WHAT YOU ARE ASKED TO DO:
Each line in the data holding "lime" should be listed.
Start of EXTRACTED INFORMATION
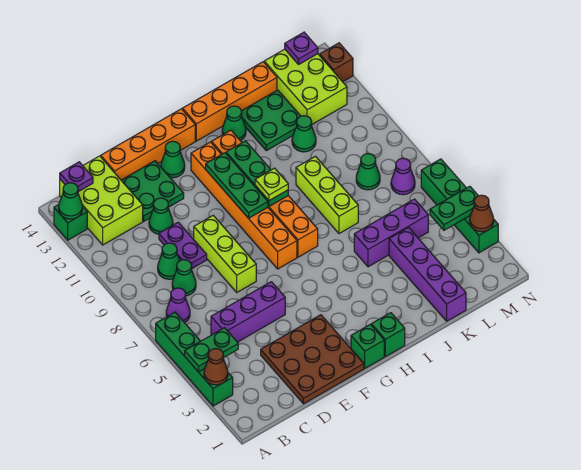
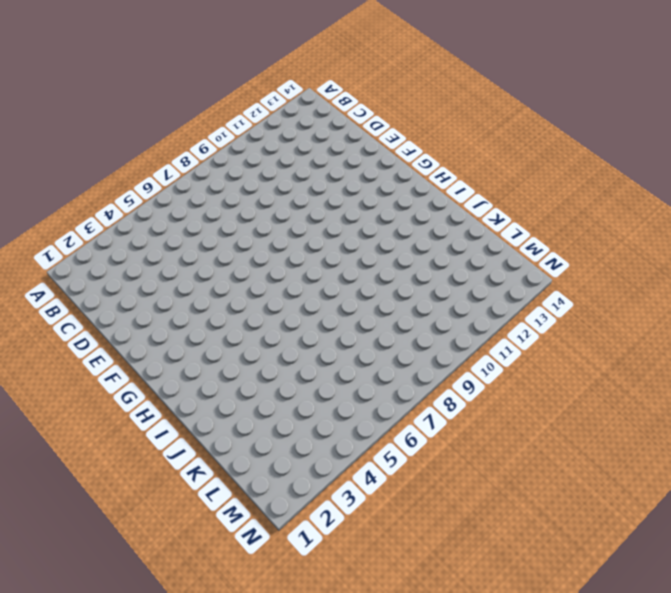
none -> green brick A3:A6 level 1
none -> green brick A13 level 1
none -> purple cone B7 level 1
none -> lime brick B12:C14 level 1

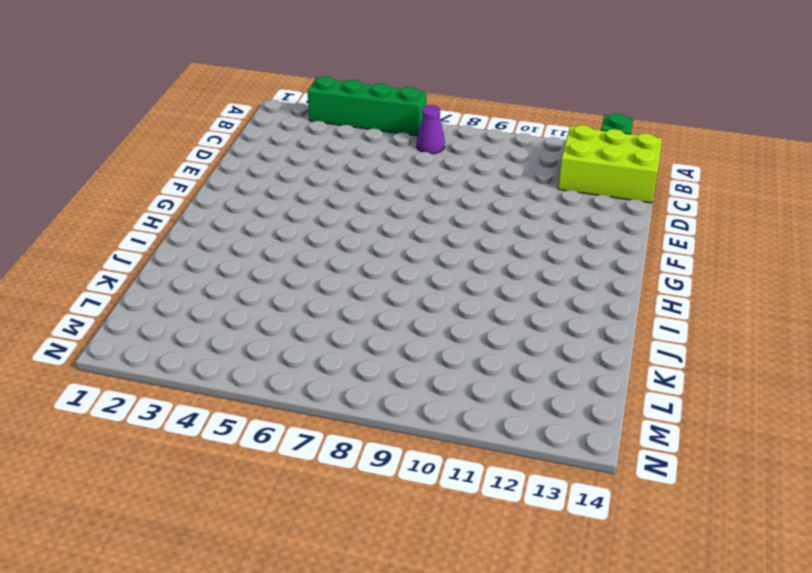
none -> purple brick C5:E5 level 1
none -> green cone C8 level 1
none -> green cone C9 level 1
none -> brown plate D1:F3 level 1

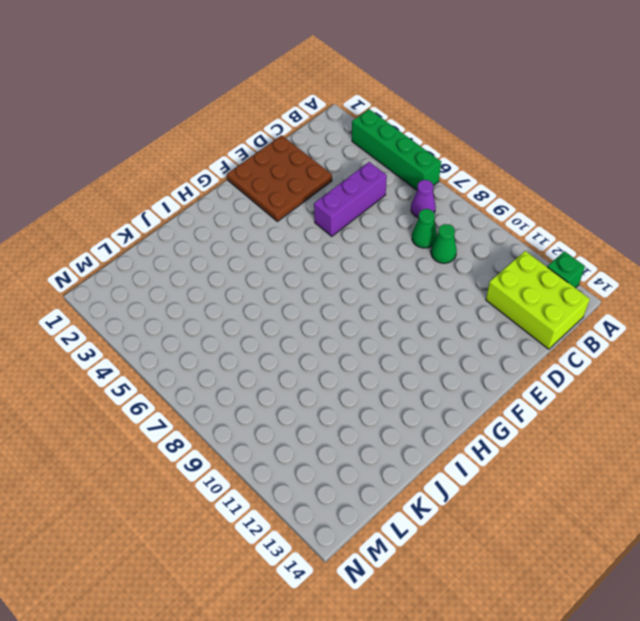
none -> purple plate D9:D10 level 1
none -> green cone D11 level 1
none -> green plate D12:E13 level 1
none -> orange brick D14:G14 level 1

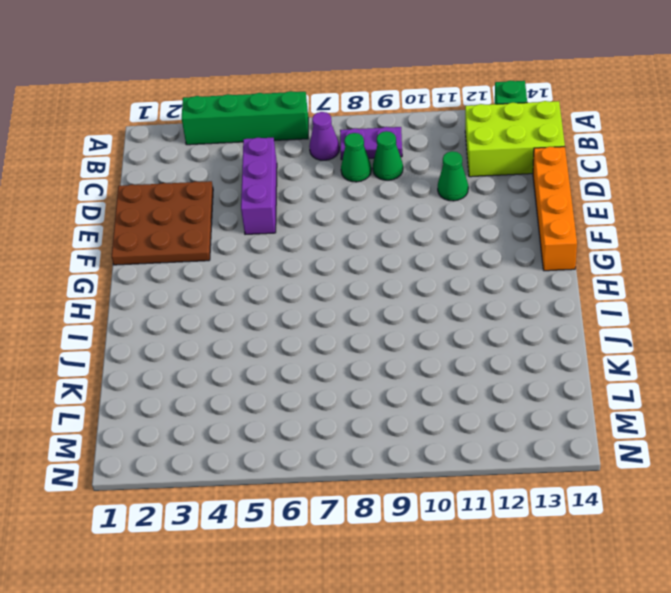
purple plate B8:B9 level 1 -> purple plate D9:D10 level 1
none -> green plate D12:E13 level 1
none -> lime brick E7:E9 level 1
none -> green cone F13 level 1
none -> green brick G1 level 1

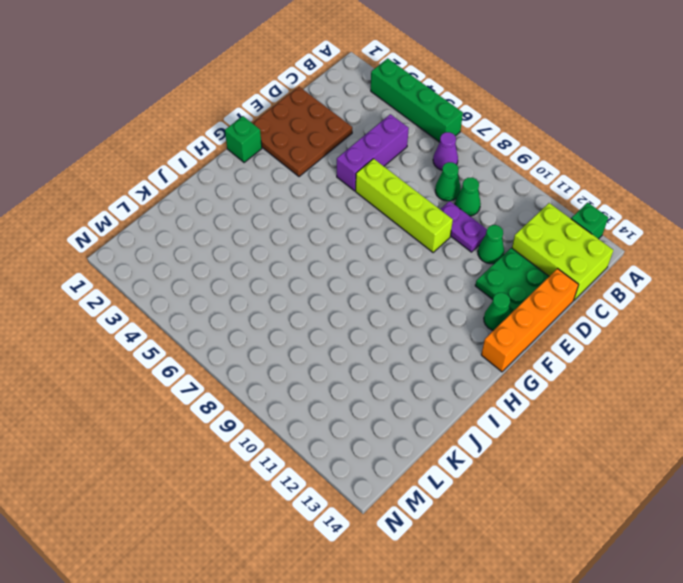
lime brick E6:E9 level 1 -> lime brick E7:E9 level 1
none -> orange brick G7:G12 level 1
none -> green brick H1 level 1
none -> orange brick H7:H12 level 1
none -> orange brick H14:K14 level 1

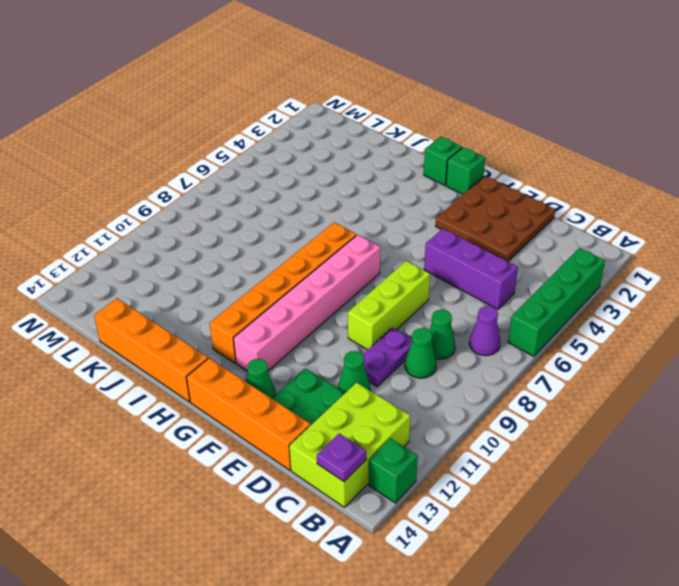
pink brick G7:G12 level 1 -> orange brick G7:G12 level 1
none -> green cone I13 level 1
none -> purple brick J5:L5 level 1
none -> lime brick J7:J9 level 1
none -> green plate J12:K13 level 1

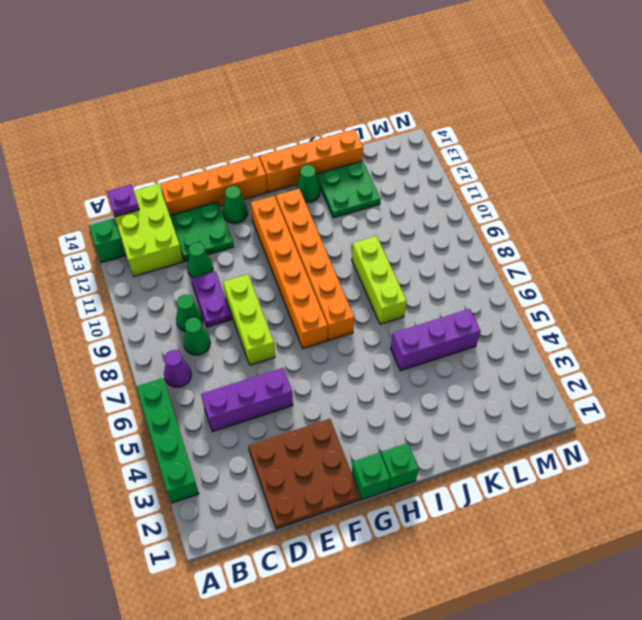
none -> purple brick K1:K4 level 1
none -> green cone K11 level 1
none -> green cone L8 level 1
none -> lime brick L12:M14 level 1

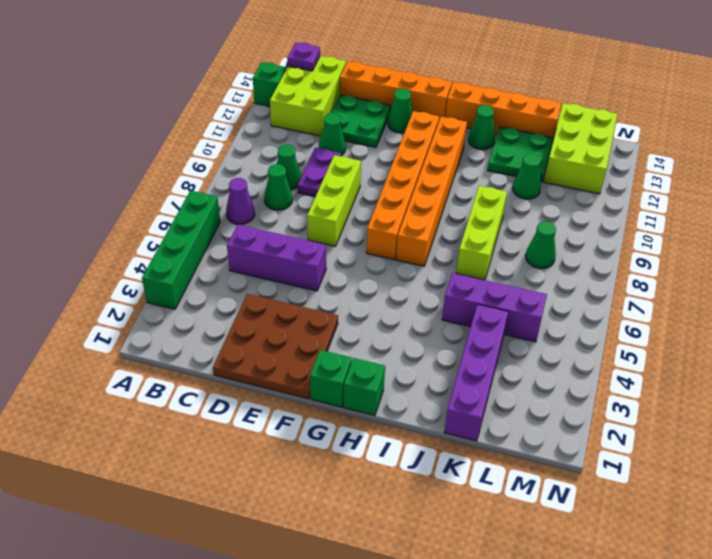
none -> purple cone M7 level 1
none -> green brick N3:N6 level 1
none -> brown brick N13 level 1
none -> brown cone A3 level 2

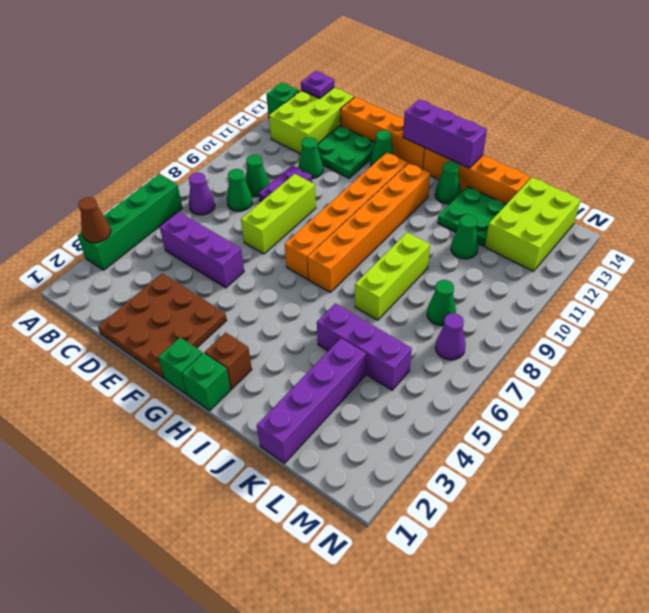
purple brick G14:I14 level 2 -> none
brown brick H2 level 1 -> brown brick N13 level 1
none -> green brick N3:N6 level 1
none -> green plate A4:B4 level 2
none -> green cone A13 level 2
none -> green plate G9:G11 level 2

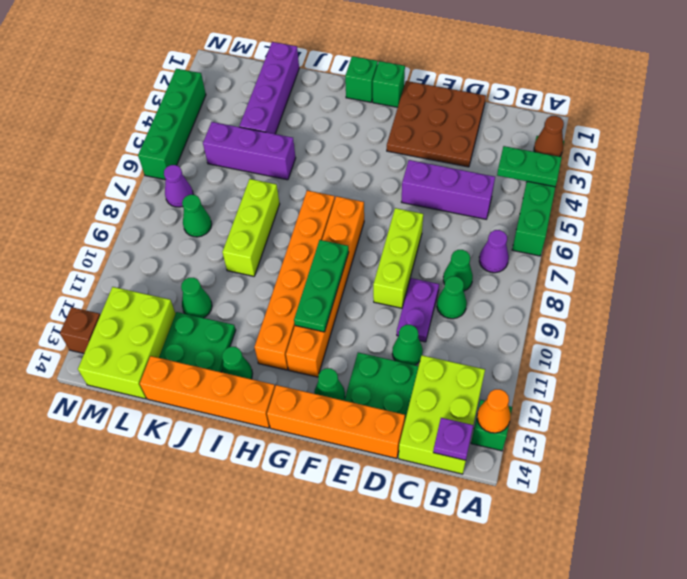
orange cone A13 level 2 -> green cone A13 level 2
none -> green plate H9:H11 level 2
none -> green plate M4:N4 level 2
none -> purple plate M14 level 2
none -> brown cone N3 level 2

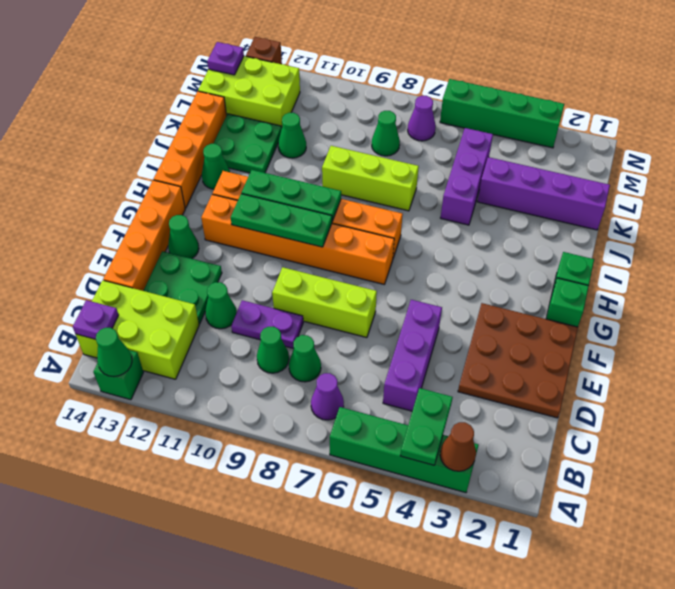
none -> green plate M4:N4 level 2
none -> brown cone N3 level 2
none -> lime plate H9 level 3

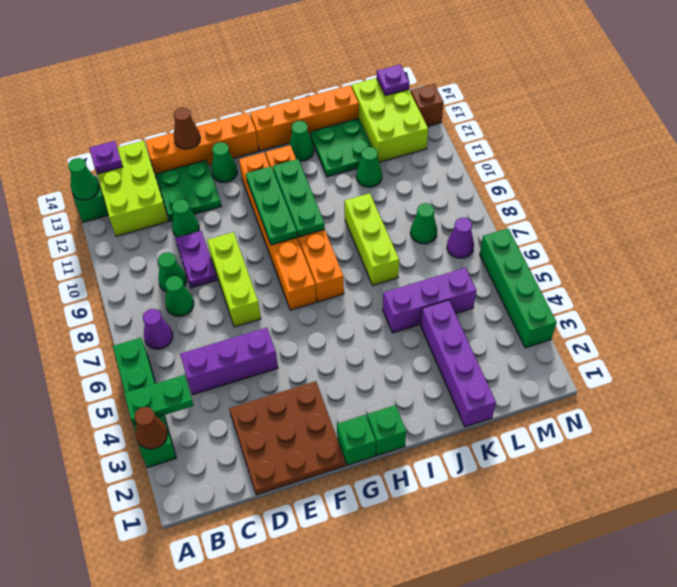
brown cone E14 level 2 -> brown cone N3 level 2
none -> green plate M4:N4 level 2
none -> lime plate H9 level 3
End of EXTRACTED INFORMATION
EXERCISE OUTPUT:
none -> lime brick B12:C14 level 1
none -> lime brick E7:E9 level 1
lime brick E6:E9 level 1 -> lime brick E7:E9 level 1
none -> lime brick J7:J9 level 1
none -> lime brick L12:M14 level 1
none -> lime plate H9 level 3
none -> lime plate H9 level 3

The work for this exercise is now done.